→ WHAT YOU NEED TO DO:
Exactly as written, set down each line of the data below except its pictures.

[[ SOURCE MATERIAL, beginning ]]

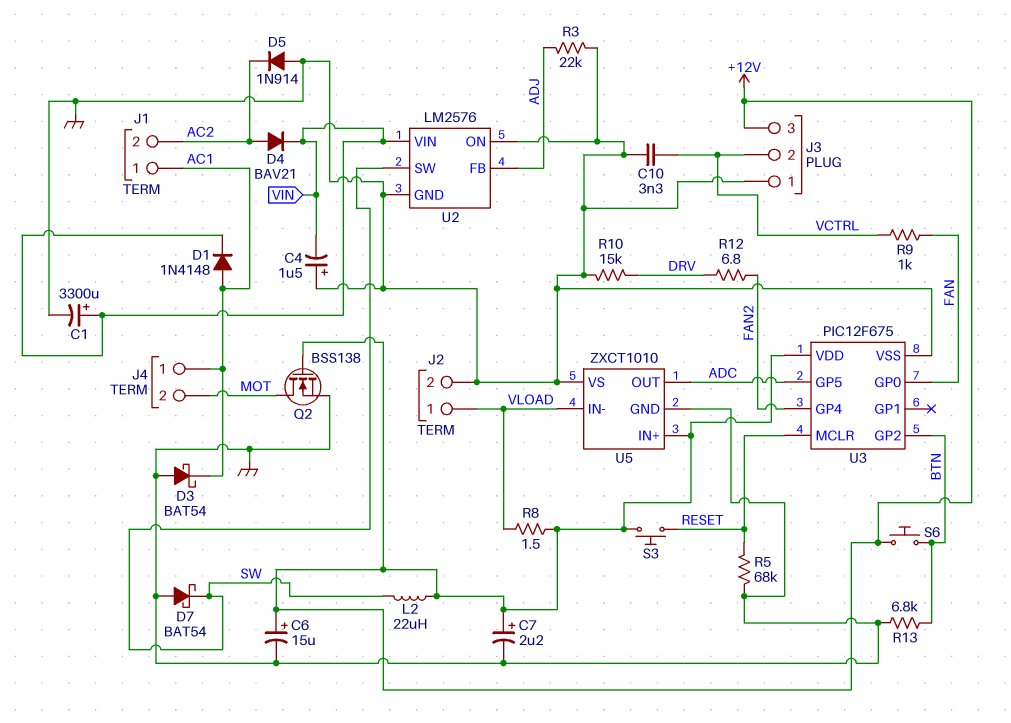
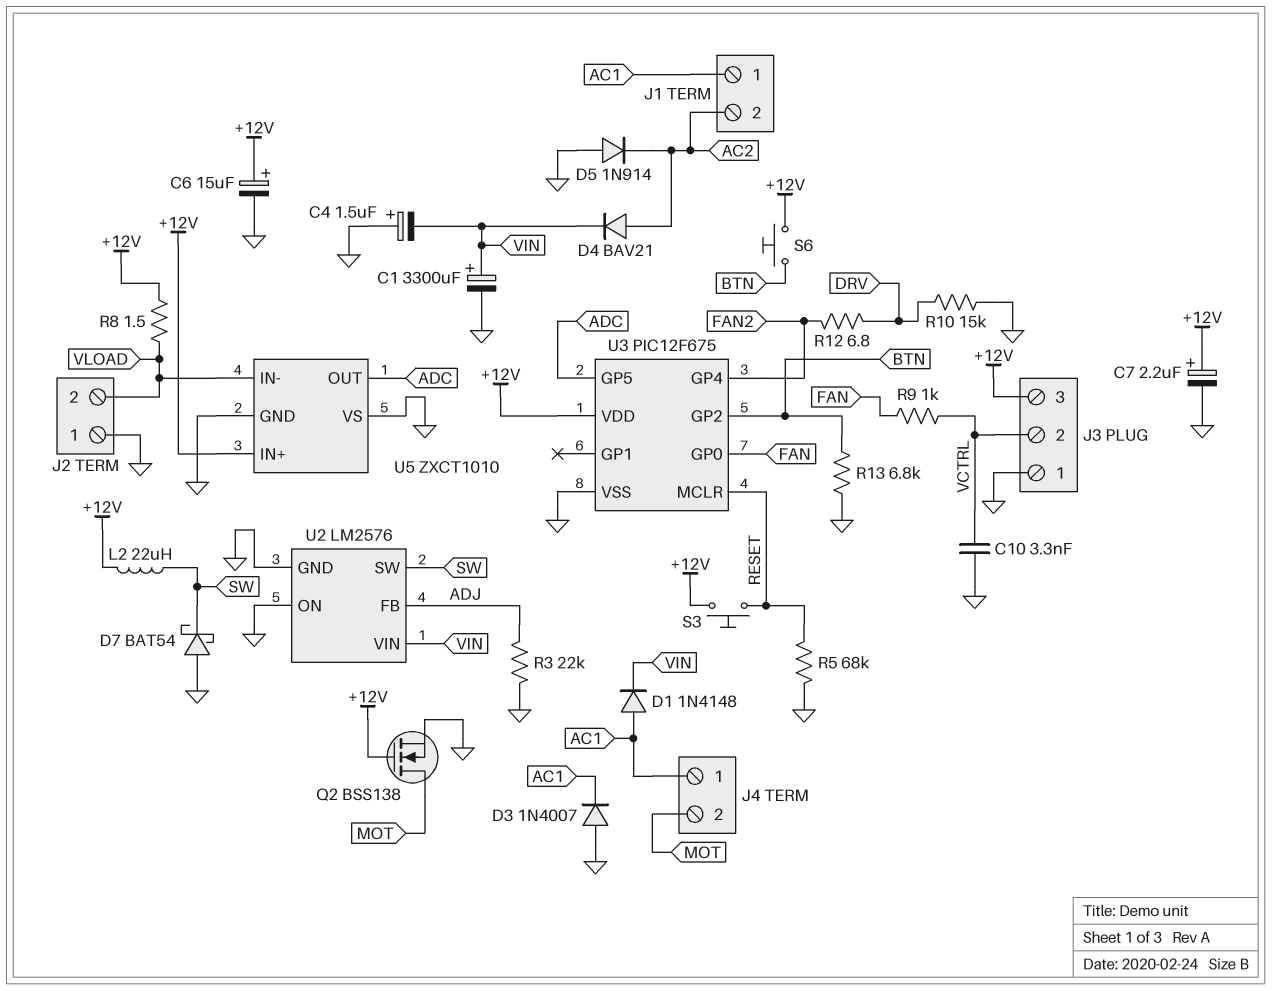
D3: schottky BAT54 (A GND, K AC1) -> diode 1N4007 (A GND, K AC1)
J2 pin 1: VLOAD -> GND
J2 pin 2: GND -> VLOAD

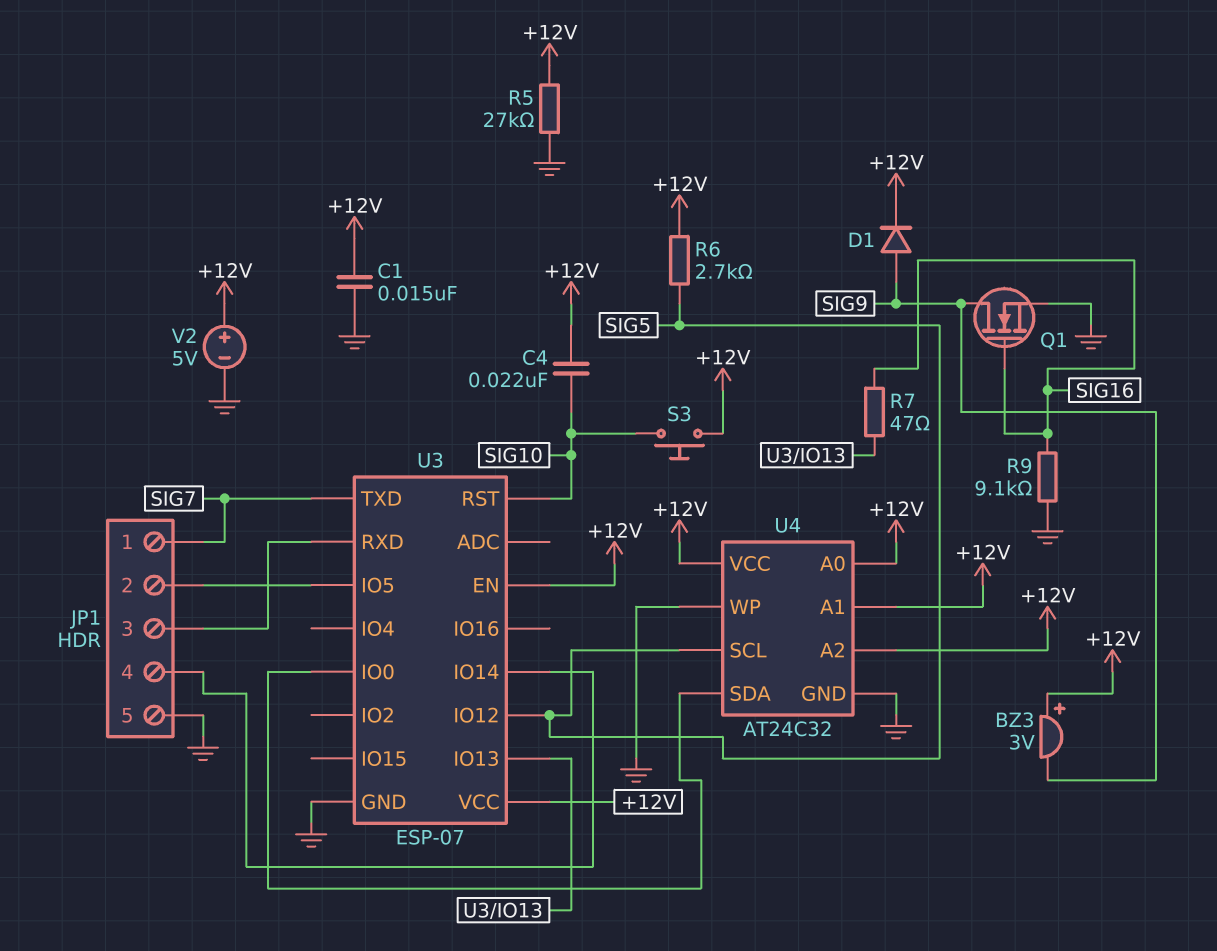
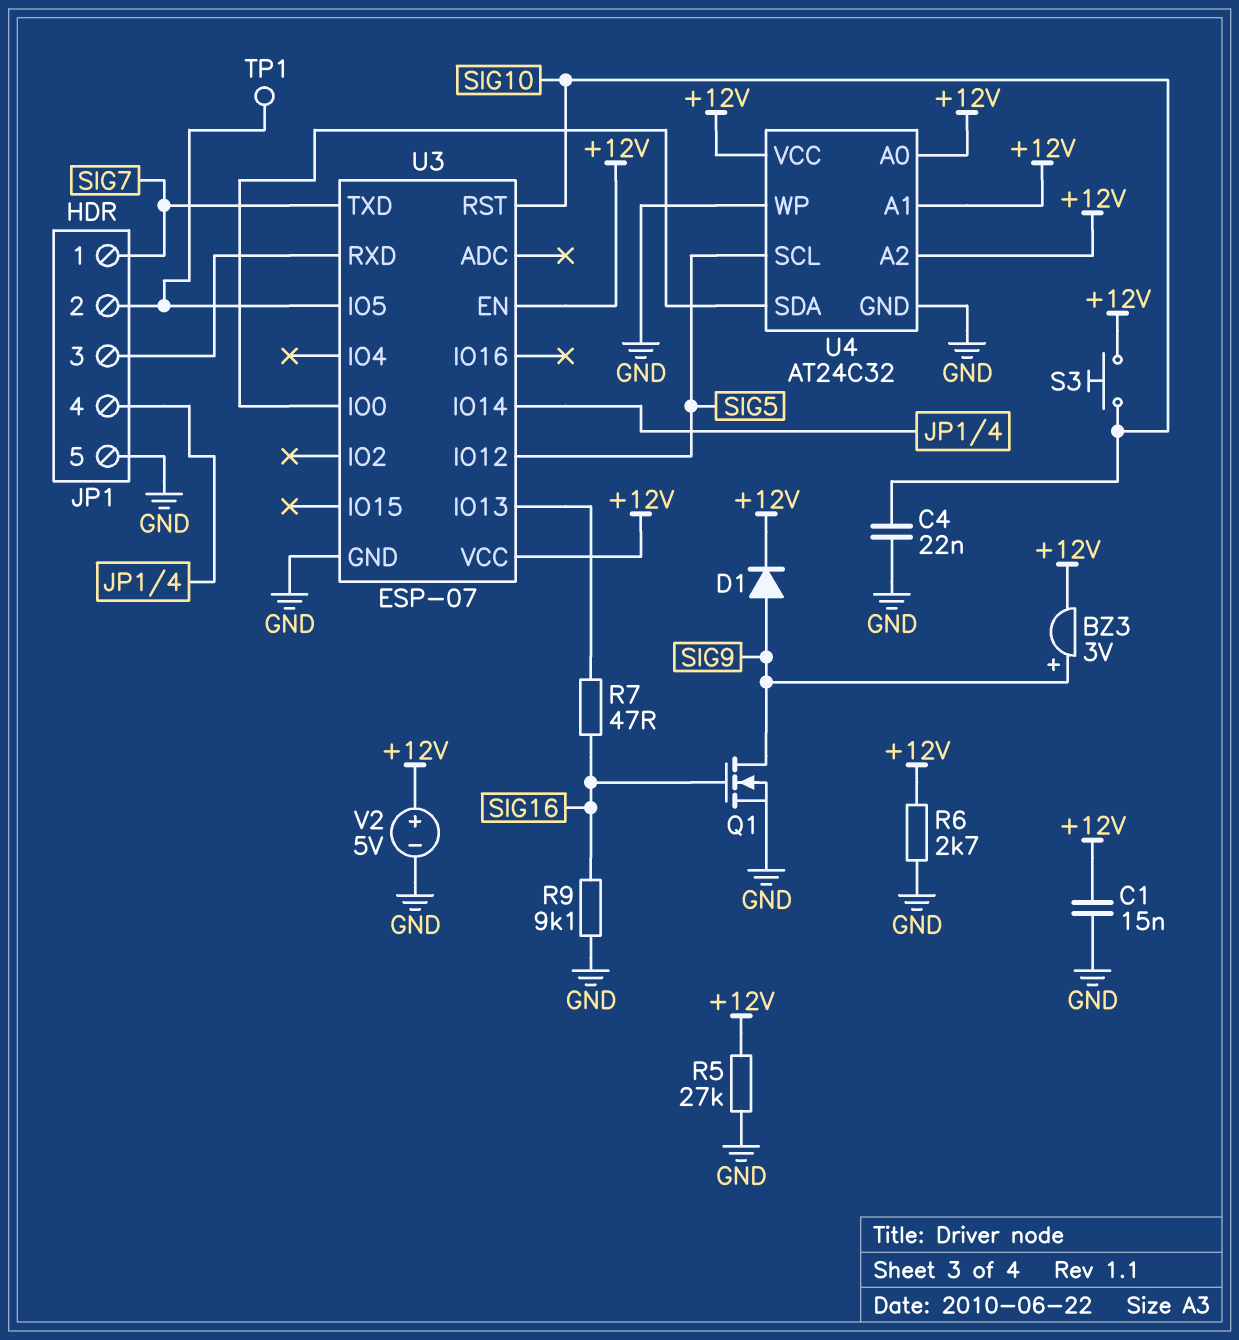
BZ3: buzzer 3V (plus +12V, minus SIG9) -> buzzer 3V (plus SIG9, minus +12V)
C4: 22nF (+12V, SIG10) -> 22nF (GND, SIG10)
R6: 2.7k (+12V, SIG5) -> 2.7k (+12V, GND)
TP1: none -> test point (JP1/2)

[[ SOURCE MATERIAL, end ]]

→ ANSWER TO THE EXERCISE:
D3: schottky BAT54 (A GND, K AC1) -> diode 1N4007 (A GND, K AC1)
J2 pin 1: VLOAD -> GND
J2 pin 2: GND -> VLOAD

BZ3: buzzer 3V (plus +12V, minus SIG9) -> buzzer 3V (plus SIG9, minus +12V)
C4: 22nF (+12V, SIG10) -> 22nF (GND, SIG10)
R6: 2.7k (+12V, SIG5) -> 2.7k (+12V, GND)
TP1: none -> test point (JP1/2)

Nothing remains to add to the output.